[Data provided]:
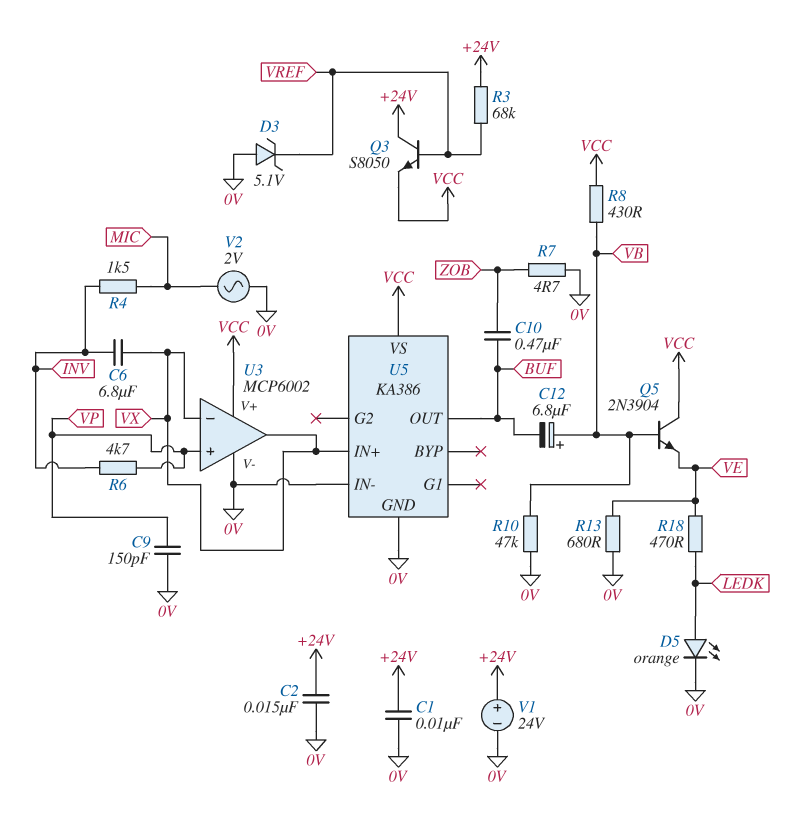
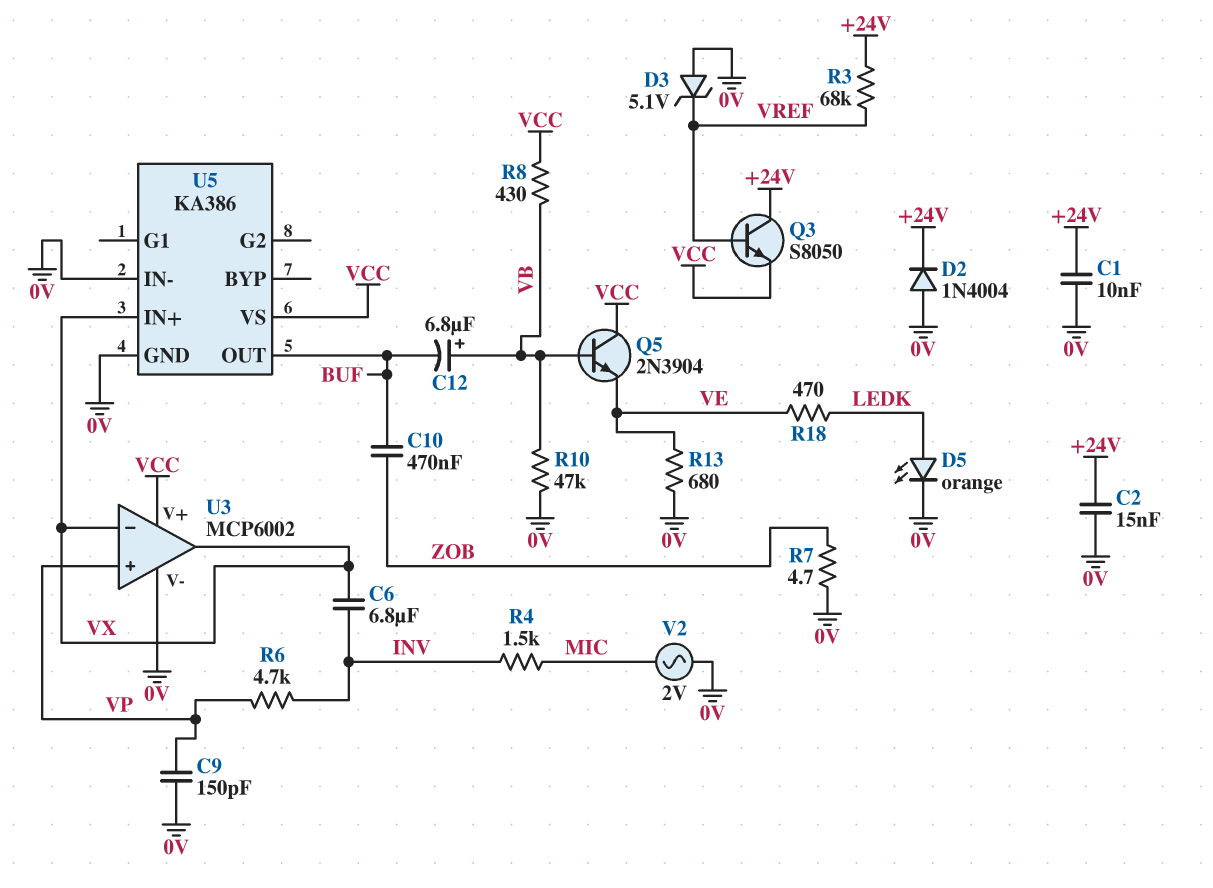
D2: none -> diode 1N4004 (A 0V, K +24V)
V1: 24V (plus +24V, minus 0V) -> none

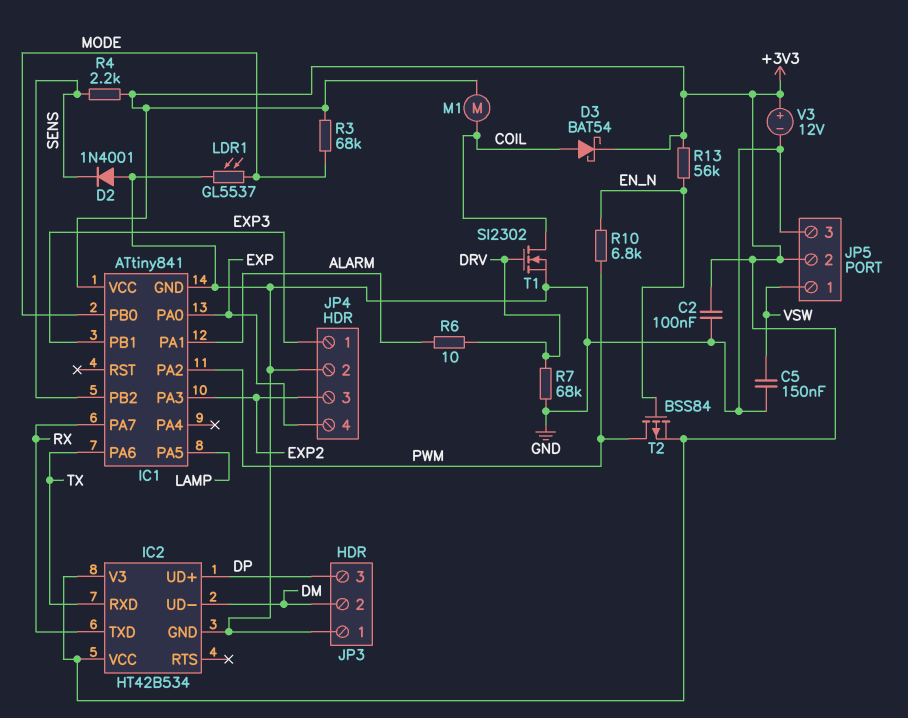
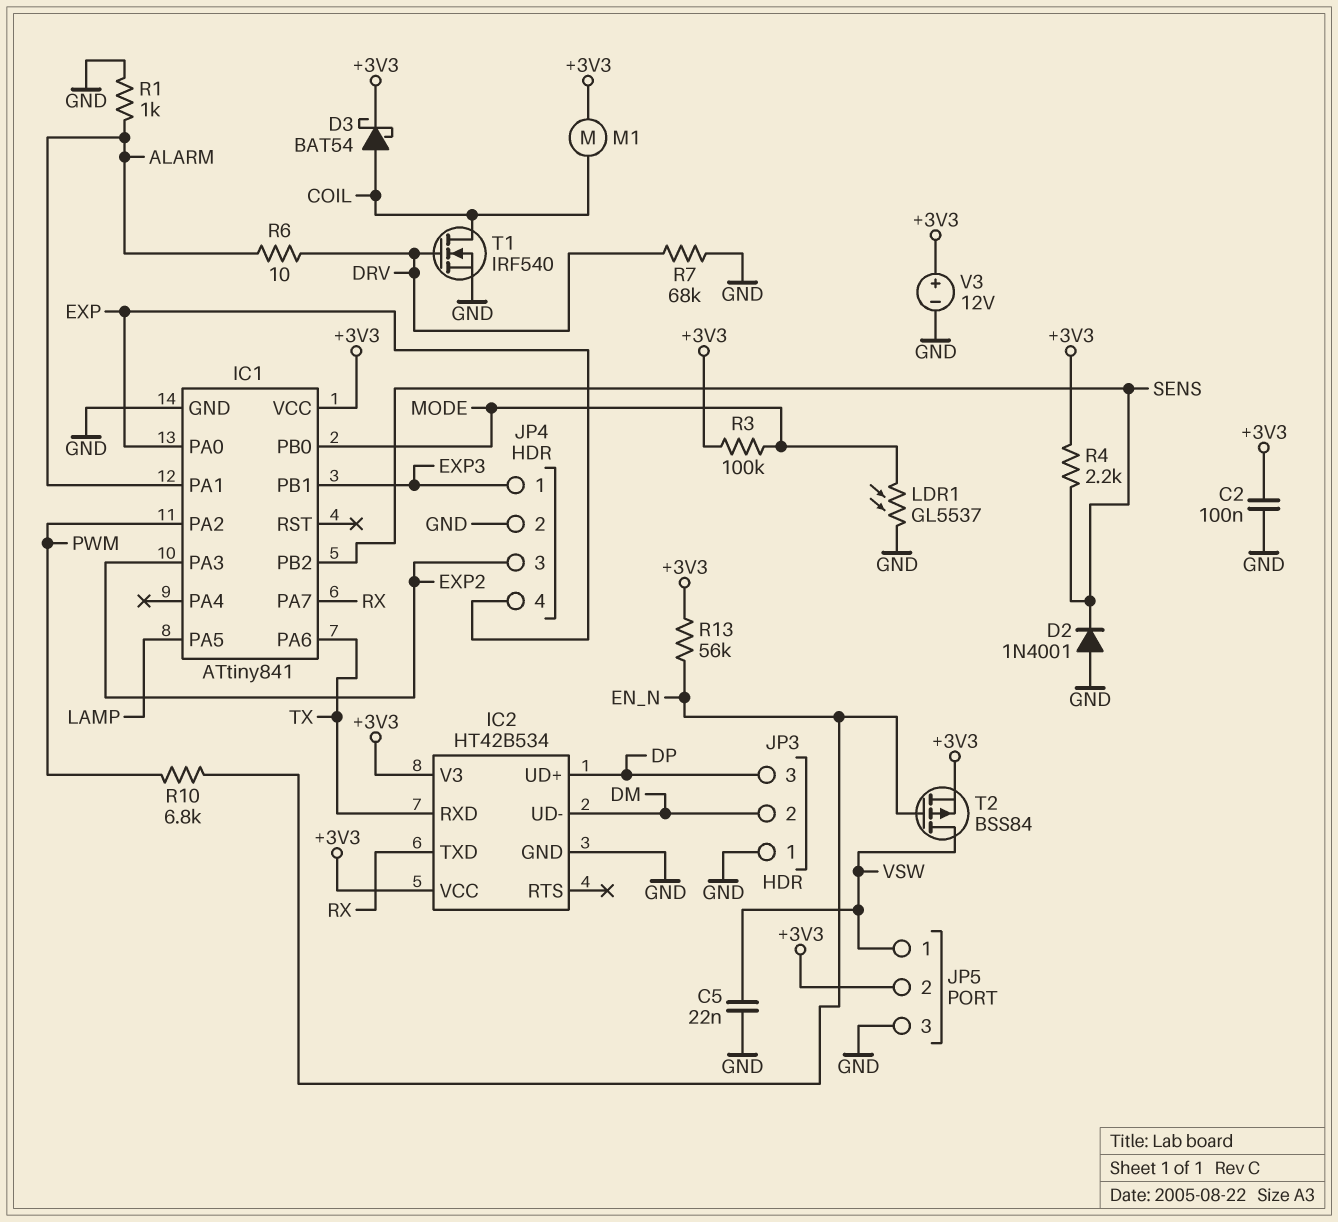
C5: 150nF (GND, VSW) -> 22nF (GND, VSW)
R1: none -> 1k (ALARM, GND)
R3: 68k (+3V3, MODE) -> 100k (+3V3, MODE)
T1: NMOS SI2302 (G DRV, D COIL, S GND) -> NMOS IRF540 (G DRV, D COIL, S GND)
T2: PMOS BSS84 (G EN_N, D PWM, S +3V3) -> PMOS BSS84 (G EN_N, D VSW, S +3V3)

[Instructions to follow]:
Lines that include the word "none" are to be extracted from the data above.

[Response to the exercise]:
D2: none -> diode 1N4004 (A 0V, K +24V)
V1: 24V (plus +24V, minus 0V) -> none
R1: none -> 1k (ALARM, GND)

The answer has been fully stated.